GIVEN RECORDS →
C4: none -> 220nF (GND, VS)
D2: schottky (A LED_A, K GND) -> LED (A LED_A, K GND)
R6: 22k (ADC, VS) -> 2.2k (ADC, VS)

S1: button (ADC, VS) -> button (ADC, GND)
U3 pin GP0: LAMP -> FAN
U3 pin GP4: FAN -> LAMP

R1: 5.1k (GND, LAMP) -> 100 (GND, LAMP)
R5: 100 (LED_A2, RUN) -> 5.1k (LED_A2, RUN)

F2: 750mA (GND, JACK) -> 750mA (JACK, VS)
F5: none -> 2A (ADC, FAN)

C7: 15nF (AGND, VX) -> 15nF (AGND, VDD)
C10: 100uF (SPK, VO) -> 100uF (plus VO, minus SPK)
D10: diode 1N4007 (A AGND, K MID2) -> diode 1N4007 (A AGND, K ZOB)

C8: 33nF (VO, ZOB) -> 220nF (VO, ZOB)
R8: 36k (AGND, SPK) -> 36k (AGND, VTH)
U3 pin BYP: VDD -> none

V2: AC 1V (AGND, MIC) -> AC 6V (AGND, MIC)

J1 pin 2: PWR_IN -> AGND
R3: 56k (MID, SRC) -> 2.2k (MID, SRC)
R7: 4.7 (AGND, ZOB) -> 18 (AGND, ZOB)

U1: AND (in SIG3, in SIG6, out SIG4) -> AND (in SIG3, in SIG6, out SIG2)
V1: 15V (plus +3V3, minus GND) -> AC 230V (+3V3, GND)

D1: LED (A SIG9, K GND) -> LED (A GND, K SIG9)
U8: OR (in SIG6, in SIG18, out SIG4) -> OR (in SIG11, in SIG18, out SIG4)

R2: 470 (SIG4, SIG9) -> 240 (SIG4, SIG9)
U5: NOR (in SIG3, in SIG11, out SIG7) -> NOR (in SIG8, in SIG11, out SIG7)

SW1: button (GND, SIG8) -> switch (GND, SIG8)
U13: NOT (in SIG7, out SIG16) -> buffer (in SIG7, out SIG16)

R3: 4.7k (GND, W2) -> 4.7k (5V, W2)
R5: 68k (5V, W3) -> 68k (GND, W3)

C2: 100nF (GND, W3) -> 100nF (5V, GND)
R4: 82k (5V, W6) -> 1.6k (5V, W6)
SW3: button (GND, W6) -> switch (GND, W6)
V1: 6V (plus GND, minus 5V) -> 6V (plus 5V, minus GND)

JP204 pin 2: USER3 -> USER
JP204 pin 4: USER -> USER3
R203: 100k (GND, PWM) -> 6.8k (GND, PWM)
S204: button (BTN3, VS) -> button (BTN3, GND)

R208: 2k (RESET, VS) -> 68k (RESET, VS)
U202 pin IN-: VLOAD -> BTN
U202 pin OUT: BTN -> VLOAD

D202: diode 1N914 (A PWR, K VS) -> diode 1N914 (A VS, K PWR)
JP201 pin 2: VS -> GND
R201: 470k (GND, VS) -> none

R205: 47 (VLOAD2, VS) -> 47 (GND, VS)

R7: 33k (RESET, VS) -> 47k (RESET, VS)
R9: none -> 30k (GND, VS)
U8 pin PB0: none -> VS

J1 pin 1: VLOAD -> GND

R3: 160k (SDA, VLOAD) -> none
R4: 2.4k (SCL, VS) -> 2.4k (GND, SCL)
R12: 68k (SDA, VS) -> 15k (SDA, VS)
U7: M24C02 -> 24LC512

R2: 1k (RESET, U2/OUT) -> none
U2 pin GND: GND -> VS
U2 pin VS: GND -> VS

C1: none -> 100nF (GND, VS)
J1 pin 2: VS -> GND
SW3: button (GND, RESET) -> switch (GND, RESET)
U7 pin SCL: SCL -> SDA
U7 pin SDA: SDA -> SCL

PROBLEM STATEMENT → Verbatim output is expected for the lines from the start of the data to the line in which "R205: 47 (VLOAD2, VS) -> 47 (GND, VS)" appears, both included.

PROBLEM SOLUTION →
C4: none -> 220nF (GND, VS)
D2: schottky (A LED_A, K GND) -> LED (A LED_A, K GND)
R6: 22k (ADC, VS) -> 2.2k (ADC, VS)

S1: button (ADC, VS) -> button (ADC, GND)
U3 pin GP0: LAMP -> FAN
U3 pin GP4: FAN -> LAMP

R1: 5.1k (GND, LAMP) -> 100 (GND, LAMP)
R5: 100 (LED_A2, RUN) -> 5.1k (LED_A2, RUN)

F2: 750mA (GND, JACK) -> 750mA (JACK, VS)
F5: none -> 2A (ADC, FAN)

C7: 15nF (AGND, VX) -> 15nF (AGND, VDD)
C10: 100uF (SPK, VO) -> 100uF (plus VO, minus SPK)
D10: diode 1N4007 (A AGND, K MID2) -> diode 1N4007 (A AGND, K ZOB)

C8: 33nF (VO, ZOB) -> 220nF (VO, ZOB)
R8: 36k (AGND, SPK) -> 36k (AGND, VTH)
U3 pin BYP: VDD -> none

V2: AC 1V (AGND, MIC) -> AC 6V (AGND, MIC)

J1 pin 2: PWR_IN -> AGND
R3: 56k (MID, SRC) -> 2.2k (MID, SRC)
R7: 4.7 (AGND, ZOB) -> 18 (AGND, ZOB)

U1: AND (in SIG3, in SIG6, out SIG4) -> AND (in SIG3, in SIG6, out SIG2)
V1: 15V (plus +3V3, minus GND) -> AC 230V (+3V3, GND)

D1: LED (A SIG9, K GND) -> LED (A GND, K SIG9)
U8: OR (in SIG6, in SIG18, out SIG4) -> OR (in SIG11, in SIG18, out SIG4)

R2: 470 (SIG4, SIG9) -> 240 (SIG4, SIG9)
U5: NOR (in SIG3, in SIG11, out SIG7) -> NOR (in SIG8, in SIG11, out SIG7)

SW1: button (GND, SIG8) -> switch (GND, SIG8)
U13: NOT (in SIG7, out SIG16) -> buffer (in SIG7, out SIG16)

R3: 4.7k (GND, W2) -> 4.7k (5V, W2)
R5: 68k (5V, W3) -> 68k (GND, W3)

C2: 100nF (GND, W3) -> 100nF (5V, GND)
R4: 82k (5V, W6) -> 1.6k (5V, W6)
SW3: button (GND, W6) -> switch (GND, W6)
V1: 6V (plus GND, minus 5V) -> 6V (plus 5V, minus GND)

JP204 pin 2: USER3 -> USER
JP204 pin 4: USER -> USER3
R203: 100k (GND, PWM) -> 6.8k (GND, PWM)
S204: button (BTN3, VS) -> button (BTN3, GND)

R208: 2k (RESET, VS) -> 68k (RESET, VS)
U202 pin IN-: VLOAD -> BTN
U202 pin OUT: BTN -> VLOAD

D202: diode 1N914 (A PWR, K VS) -> diode 1N914 (A VS, K PWR)
JP201 pin 2: VS -> GND
R201: 470k (GND, VS) -> none

R205: 47 (VLOAD2, VS) -> 47 (GND, VS)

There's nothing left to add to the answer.